Items from a data source
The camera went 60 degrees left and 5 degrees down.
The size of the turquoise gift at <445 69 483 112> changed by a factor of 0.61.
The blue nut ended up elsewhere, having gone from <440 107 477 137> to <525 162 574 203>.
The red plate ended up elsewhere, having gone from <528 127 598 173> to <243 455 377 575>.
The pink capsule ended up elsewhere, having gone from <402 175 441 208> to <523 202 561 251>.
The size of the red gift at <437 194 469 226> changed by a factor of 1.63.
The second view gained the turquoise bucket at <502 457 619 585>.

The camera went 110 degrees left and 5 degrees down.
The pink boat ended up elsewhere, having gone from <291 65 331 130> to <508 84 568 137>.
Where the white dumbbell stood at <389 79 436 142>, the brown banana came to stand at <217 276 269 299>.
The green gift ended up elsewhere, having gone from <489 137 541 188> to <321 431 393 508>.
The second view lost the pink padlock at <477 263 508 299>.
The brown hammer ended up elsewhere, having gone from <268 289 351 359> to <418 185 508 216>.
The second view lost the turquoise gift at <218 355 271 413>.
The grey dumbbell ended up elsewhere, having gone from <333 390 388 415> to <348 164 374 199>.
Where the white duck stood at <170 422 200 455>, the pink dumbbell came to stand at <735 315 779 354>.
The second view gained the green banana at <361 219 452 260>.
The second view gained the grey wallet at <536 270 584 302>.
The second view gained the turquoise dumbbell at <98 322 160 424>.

▶ **Exercise brief**:
Taking the entries from their first line through the line with "The red plate", inclusive, restate each line word for word and give nothing else.

▶ **Task output**:
The camera went 60 degrees left and 5 degrees down.
The size of the turquoise gift at <445 69 483 112> changed by a factor of 0.61.
The blue nut ended up elsewhere, having gone from <440 107 477 137> to <525 162 574 203>.
The red plate ended up elsewhere, having gone from <528 127 598 173> to <243 455 377 575>.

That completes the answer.